• **Work to complete**:
Each of the lines from the one that contains "RGB3 pin R: D1 -> D10" to the end of the entries below should be output exactly.

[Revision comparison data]
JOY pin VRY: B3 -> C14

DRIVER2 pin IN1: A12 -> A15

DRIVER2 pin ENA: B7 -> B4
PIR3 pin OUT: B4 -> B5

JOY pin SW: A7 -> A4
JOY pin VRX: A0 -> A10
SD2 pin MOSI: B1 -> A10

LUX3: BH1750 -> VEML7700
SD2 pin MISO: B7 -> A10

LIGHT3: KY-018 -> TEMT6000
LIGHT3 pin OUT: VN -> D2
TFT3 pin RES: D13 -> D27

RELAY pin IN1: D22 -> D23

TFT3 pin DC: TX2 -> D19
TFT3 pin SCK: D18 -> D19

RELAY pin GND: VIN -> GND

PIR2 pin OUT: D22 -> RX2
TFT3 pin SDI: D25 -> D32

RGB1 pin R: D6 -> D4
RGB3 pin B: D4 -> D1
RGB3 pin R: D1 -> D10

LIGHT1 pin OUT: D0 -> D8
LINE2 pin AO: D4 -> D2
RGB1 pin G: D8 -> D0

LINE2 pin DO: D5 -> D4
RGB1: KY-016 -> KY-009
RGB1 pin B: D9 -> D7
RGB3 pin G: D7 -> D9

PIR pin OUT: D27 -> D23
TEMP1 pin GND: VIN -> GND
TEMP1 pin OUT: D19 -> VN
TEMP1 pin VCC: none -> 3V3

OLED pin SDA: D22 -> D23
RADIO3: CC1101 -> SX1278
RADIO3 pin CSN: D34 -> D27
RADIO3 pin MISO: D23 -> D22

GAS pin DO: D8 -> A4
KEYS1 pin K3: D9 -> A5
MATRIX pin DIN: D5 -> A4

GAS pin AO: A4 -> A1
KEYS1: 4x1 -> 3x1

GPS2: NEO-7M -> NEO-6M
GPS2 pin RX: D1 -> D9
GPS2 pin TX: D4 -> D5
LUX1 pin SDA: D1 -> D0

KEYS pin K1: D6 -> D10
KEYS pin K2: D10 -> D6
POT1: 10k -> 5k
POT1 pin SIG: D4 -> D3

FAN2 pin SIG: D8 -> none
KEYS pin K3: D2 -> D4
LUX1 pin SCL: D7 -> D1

• **Task answer**:
RGB3 pin R: D1 -> D10

LIGHT1 pin OUT: D0 -> D8
LINE2 pin AO: D4 -> D2
RGB1 pin G: D8 -> D0

LINE2 pin DO: D5 -> D4
RGB1: KY-016 -> KY-009
RGB1 pin B: D9 -> D7
RGB3 pin G: D7 -> D9

PIR pin OUT: D27 -> D23
TEMP1 pin GND: VIN -> GND
TEMP1 pin OUT: D19 -> VN
TEMP1 pin VCC: none -> 3V3

OLED pin SDA: D22 -> D23
RADIO3: CC1101 -> SX1278
RADIO3 pin CSN: D34 -> D27
RADIO3 pin MISO: D23 -> D22

GAS pin DO: D8 -> A4
KEYS1 pin K3: D9 -> A5
MATRIX pin DIN: D5 -> A4

GAS pin AO: A4 -> A1
KEYS1: 4x1 -> 3x1

GPS2: NEO-7M -> NEO-6M
GPS2 pin RX: D1 -> D9
GPS2 pin TX: D4 -> D5
LUX1 pin SDA: D1 -> D0

KEYS pin K1: D6 -> D10
KEYS pin K2: D10 -> D6
POT1: 10k -> 5k
POT1 pin SIG: D4 -> D3

FAN2 pin SIG: D8 -> none
KEYS pin K3: D2 -> D4
LUX1 pin SCL: D7 -> D1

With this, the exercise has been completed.